> WHAT THE TASK ASKS: Look through the data below for the line with "(438, 369) = (459, 551): black", and transcribe it exactly together with each line after it up to and including the line with "camera: 90 degrees left, 5 degrees down". Give nothing else.
### MATERIAL PROVIDED
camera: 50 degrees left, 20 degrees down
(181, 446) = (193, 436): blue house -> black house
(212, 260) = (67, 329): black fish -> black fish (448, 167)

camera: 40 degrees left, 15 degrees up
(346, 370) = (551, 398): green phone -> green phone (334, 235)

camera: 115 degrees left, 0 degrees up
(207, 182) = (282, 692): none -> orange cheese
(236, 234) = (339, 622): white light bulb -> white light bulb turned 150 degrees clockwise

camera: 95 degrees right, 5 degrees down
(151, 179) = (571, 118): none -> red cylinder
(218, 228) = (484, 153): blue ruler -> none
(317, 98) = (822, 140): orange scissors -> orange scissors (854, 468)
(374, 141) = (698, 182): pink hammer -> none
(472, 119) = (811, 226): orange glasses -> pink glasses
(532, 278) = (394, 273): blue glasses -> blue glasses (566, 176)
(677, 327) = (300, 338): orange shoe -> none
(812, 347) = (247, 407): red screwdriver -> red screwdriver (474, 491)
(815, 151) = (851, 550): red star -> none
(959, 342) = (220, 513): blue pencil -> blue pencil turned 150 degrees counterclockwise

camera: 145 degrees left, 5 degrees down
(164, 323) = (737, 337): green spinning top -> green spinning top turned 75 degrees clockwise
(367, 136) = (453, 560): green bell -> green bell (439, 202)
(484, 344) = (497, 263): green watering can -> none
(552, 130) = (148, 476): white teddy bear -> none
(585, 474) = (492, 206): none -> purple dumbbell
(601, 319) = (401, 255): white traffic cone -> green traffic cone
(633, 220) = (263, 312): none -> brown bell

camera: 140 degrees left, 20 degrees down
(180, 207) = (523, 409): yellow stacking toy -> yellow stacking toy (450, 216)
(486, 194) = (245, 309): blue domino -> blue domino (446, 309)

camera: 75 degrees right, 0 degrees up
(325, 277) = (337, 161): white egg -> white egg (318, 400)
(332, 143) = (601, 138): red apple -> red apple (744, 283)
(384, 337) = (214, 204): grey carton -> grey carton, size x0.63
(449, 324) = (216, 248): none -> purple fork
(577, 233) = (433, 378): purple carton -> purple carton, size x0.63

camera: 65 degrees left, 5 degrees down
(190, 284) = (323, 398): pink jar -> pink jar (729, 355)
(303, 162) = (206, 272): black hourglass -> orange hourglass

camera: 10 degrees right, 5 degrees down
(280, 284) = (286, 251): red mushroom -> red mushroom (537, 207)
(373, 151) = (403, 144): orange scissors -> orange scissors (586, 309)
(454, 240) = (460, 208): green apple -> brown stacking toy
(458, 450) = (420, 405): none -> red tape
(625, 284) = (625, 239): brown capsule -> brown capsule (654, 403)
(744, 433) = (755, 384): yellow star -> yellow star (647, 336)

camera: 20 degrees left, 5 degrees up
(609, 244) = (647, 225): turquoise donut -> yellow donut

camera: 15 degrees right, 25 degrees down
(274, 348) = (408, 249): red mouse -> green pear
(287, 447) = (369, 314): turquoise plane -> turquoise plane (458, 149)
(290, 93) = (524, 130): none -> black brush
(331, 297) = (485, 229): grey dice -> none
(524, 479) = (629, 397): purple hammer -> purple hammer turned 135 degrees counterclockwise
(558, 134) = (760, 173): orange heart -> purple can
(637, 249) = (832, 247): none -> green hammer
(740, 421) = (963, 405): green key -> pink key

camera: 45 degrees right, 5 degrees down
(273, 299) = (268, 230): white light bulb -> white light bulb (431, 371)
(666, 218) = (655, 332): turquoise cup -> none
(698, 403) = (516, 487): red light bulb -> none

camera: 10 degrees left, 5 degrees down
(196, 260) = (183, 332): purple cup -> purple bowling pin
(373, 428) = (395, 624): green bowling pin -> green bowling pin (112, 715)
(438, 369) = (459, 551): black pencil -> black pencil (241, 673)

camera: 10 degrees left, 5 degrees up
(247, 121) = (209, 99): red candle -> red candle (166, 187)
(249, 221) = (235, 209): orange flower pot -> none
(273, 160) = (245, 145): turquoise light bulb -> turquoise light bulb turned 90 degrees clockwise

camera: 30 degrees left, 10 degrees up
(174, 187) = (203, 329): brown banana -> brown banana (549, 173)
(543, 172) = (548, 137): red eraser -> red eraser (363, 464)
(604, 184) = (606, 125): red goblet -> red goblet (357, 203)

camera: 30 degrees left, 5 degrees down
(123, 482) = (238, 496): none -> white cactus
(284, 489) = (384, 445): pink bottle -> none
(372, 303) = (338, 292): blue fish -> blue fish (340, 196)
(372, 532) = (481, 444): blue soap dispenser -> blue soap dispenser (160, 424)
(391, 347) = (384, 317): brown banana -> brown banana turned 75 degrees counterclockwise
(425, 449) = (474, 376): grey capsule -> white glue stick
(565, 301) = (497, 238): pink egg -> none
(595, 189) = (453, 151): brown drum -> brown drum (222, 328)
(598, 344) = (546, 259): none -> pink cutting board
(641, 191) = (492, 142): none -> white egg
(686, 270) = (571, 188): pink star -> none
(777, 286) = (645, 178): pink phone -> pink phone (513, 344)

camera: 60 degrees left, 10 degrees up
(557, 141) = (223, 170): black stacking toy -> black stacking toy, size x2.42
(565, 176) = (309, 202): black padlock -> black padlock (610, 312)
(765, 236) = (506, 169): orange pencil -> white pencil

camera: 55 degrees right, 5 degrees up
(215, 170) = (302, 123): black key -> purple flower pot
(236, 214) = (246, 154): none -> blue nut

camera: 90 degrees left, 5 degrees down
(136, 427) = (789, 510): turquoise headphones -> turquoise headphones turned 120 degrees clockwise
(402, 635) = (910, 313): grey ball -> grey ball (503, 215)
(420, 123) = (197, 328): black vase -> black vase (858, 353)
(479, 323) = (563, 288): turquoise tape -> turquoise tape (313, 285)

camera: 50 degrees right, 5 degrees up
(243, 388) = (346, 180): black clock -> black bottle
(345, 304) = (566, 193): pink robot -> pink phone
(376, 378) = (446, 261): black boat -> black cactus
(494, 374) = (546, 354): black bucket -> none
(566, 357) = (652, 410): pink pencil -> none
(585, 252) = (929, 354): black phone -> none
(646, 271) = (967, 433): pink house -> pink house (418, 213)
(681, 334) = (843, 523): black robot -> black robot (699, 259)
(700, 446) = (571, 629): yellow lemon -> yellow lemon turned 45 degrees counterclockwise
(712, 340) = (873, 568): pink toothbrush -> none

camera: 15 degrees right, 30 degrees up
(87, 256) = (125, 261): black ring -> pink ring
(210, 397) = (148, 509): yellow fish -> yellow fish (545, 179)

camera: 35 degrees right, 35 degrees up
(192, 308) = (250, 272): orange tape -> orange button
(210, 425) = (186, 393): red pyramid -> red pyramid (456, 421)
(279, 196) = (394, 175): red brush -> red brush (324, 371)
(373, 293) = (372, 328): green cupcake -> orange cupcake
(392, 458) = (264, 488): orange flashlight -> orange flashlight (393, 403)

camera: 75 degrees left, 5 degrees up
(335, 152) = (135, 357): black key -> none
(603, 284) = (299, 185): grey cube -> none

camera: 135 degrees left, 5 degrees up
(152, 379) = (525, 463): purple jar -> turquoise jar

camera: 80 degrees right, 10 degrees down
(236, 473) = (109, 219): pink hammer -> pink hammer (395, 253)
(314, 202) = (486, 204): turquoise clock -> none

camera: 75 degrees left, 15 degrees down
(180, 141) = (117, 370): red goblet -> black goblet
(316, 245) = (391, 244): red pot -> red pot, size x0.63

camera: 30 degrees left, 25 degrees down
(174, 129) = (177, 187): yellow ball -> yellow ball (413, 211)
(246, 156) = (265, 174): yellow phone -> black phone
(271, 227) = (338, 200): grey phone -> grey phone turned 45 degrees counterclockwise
######
> EXERCISE ANSWER:
(438, 369) = (459, 551): black pencil -> black pencil (241, 673)

camera: 10 degrees left, 5 degrees up
(247, 121) = (209, 99): red candle -> red candle (166, 187)
(249, 221) = (235, 209): orange flower pot -> none
(273, 160) = (245, 145): turquoise light bulb -> turquoise light bulb turned 90 degrees clockwise

camera: 30 degrees left, 10 degrees up
(174, 187) = (203, 329): brown banana -> brown banana (549, 173)
(543, 172) = (548, 137): red eraser -> red eraser (363, 464)
(604, 184) = (606, 125): red goblet -> red goblet (357, 203)

camera: 30 degrees left, 5 degrees down
(123, 482) = (238, 496): none -> white cactus
(284, 489) = (384, 445): pink bottle -> none
(372, 303) = (338, 292): blue fish -> blue fish (340, 196)
(372, 532) = (481, 444): blue soap dispenser -> blue soap dispenser (160, 424)
(391, 347) = (384, 317): brown banana -> brown banana turned 75 degrees counterclockwise
(425, 449) = (474, 376): grey capsule -> white glue stick
(565, 301) = (497, 238): pink egg -> none
(595, 189) = (453, 151): brown drum -> brown drum (222, 328)
(598, 344) = (546, 259): none -> pink cutting board
(641, 191) = (492, 142): none -> white egg
(686, 270) = (571, 188): pink star -> none
(777, 286) = (645, 178): pink phone -> pink phone (513, 344)

camera: 60 degrees left, 10 degrees up
(557, 141) = (223, 170): black stacking toy -> black stacking toy, size x2.42
(565, 176) = (309, 202): black padlock -> black padlock (610, 312)
(765, 236) = (506, 169): orange pencil -> white pencil

camera: 55 degrees right, 5 degrees up
(215, 170) = (302, 123): black key -> purple flower pot
(236, 214) = (246, 154): none -> blue nut

camera: 90 degrees left, 5 degrees down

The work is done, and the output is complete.